→ Task prompt
Before copying, remove every picture, and then repeat all entries below precisely as written.

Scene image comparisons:
== == ==

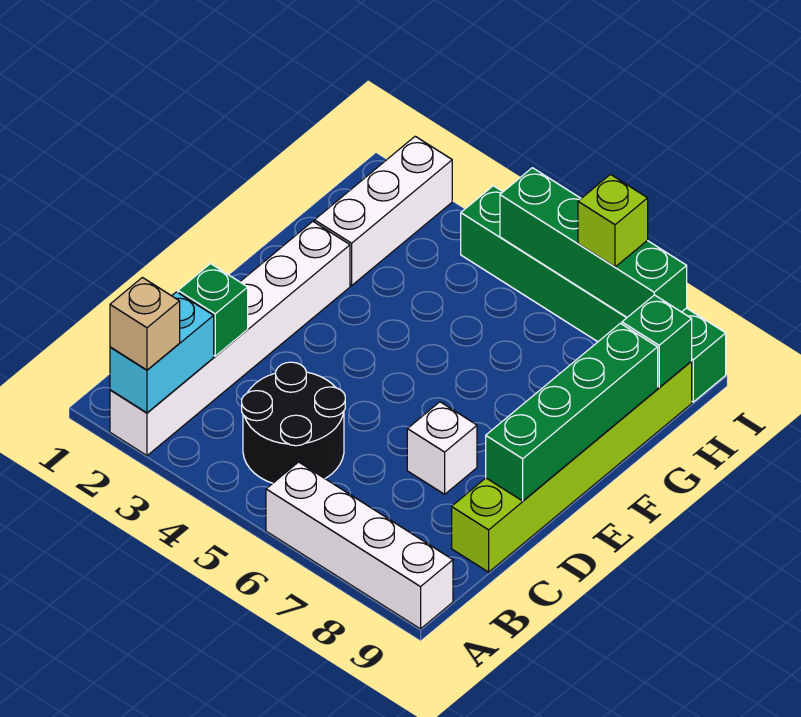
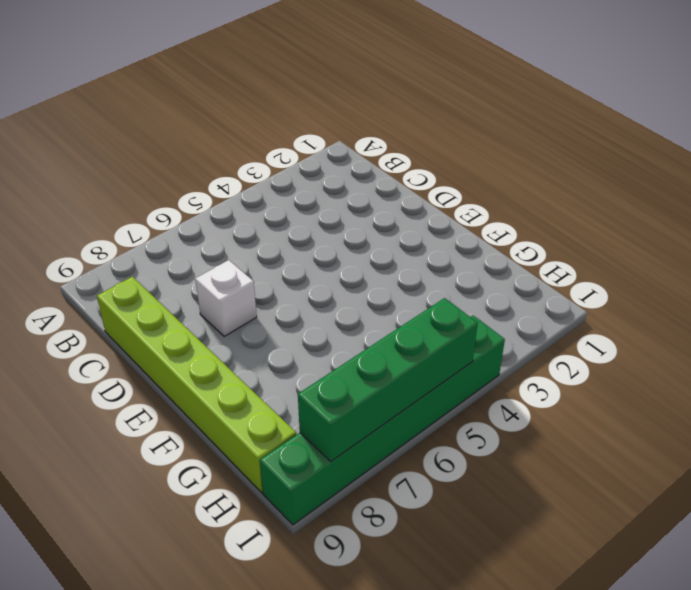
none -> white brick A2:F2 level 1
none -> white brick A6:A9 level 1
none -> black round brick B4:C5 level 1

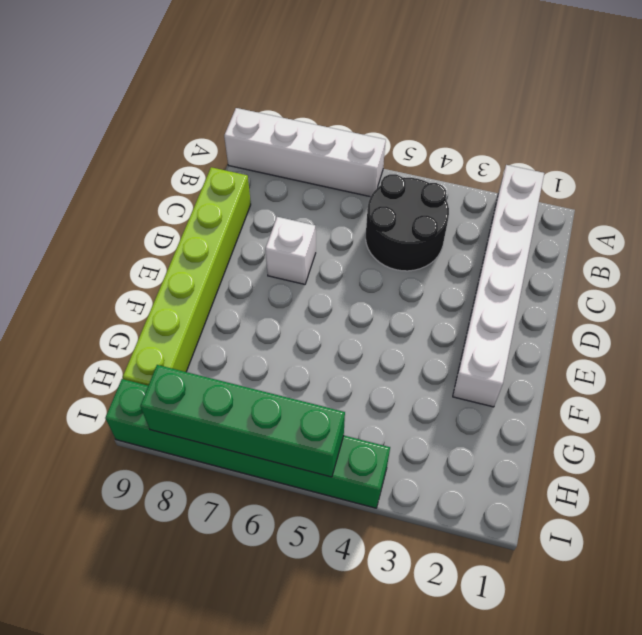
none -> white brick G2:I2 level 1
none -> cyan brick A2:B2 level 2
none -> green brick C2 level 2

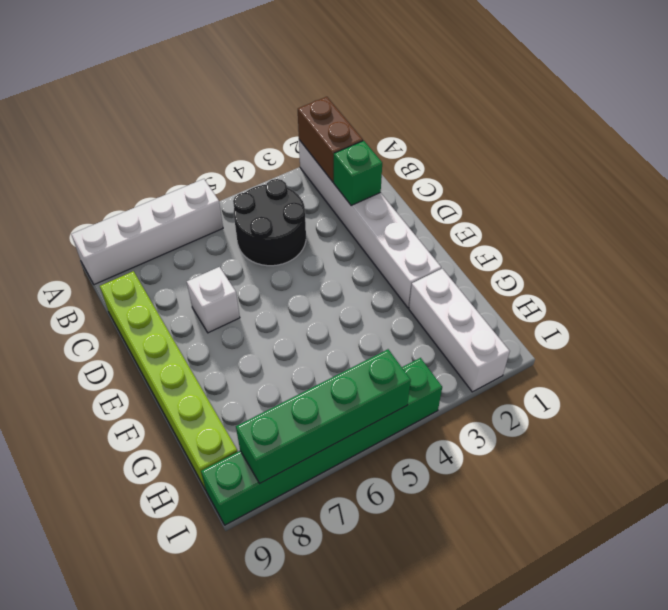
brown brick A2:B2 level 2 -> cyan brick A2:B2 level 2
none -> green brick D9:G9 level 2
none -> green brick H9 level 2
none -> tan brick A2 level 3

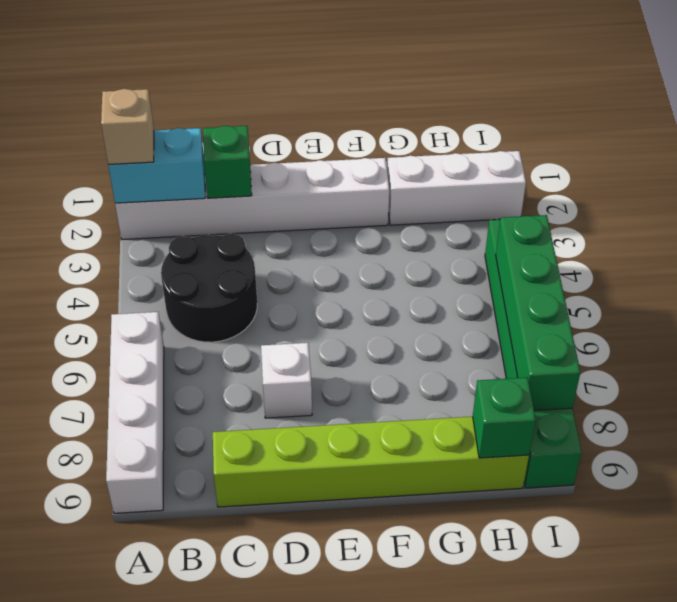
none -> green brick D9:G9 level 2
none -> lime brick I7 level 3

== == ==

→ Output for this task
none -> white brick A2:F2 level 1
none -> white brick A6:A9 level 1
none -> black round brick B4:C5 level 1

none -> white brick G2:I2 level 1
none -> cyan brick A2:B2 level 2
none -> green brick C2 level 2

brown brick A2:B2 level 2 -> cyan brick A2:B2 level 2
none -> green brick D9:G9 level 2
none -> green brick H9 level 2
none -> tan brick A2 level 3

none -> green brick D9:G9 level 2
none -> lime brick I7 level 3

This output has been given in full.